DATA:
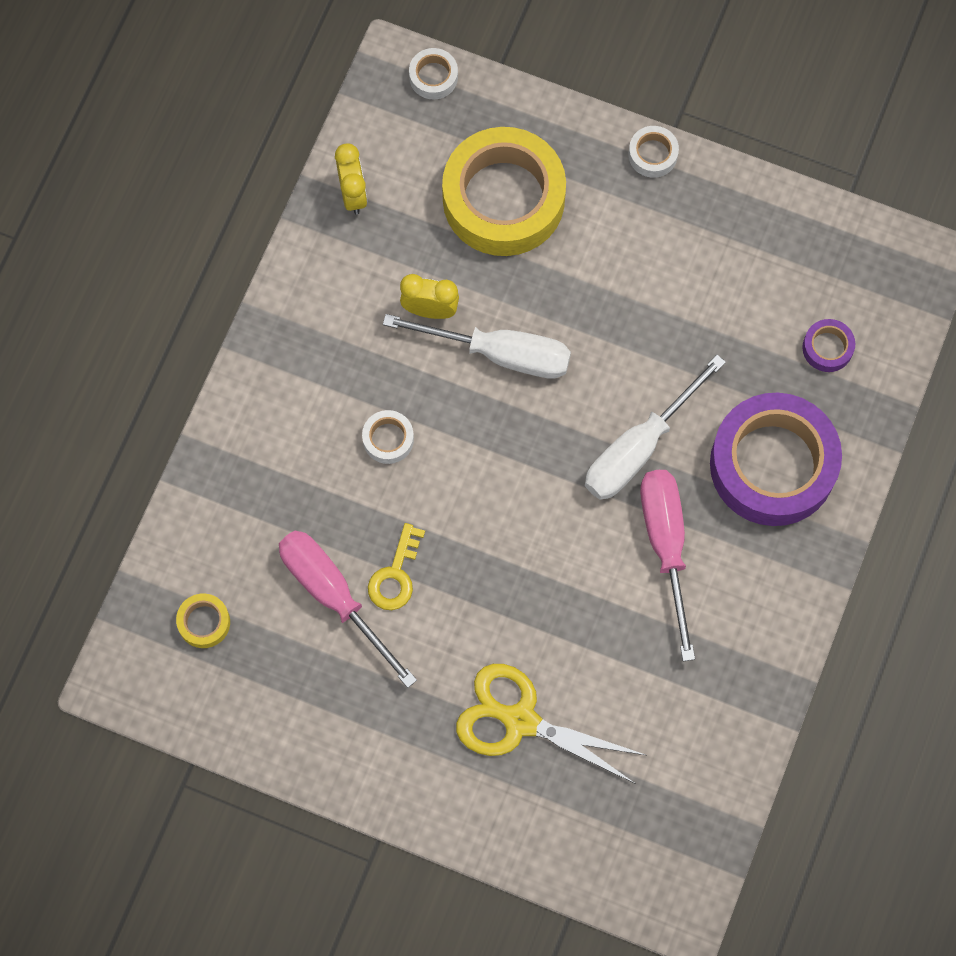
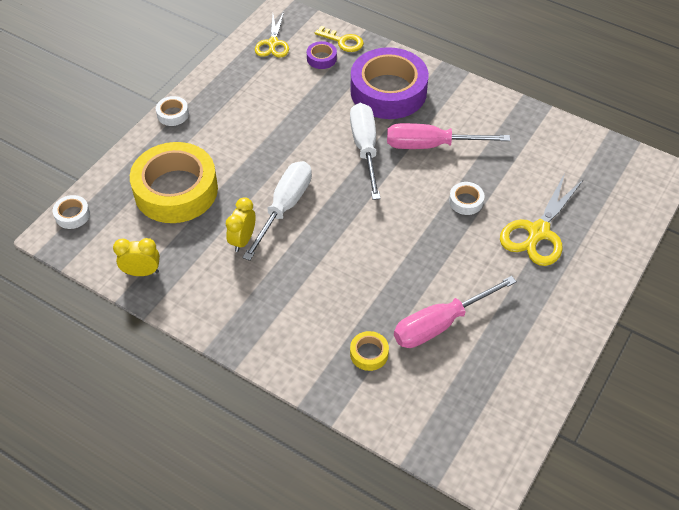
camera: 80 degrees left, 20 degrees down
yellow tape [176,593,230,648] -> yellow tape moved to [350,331,389,371]
white tape [362,410,414,464] -> white tape moved to [449,182,484,215]
yellow key [368,523,425,610] -> yellow key moved to [315,26,364,52]
white screwdriver [585,355,726,500] -> white screwdriver turned 150 degrees counterclockwise [350,103,381,200]
none -> yellow scissors [255,12,289,58]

WHAT TO DO:
Pull out each line of the entries that contains "white".

TASK RESULT:
white tape [362,410,414,464] -> white tape moved to [449,182,484,215]
white screwdriver [585,355,726,500] -> white screwdriver turned 150 degrees counterclockwise [350,103,381,200]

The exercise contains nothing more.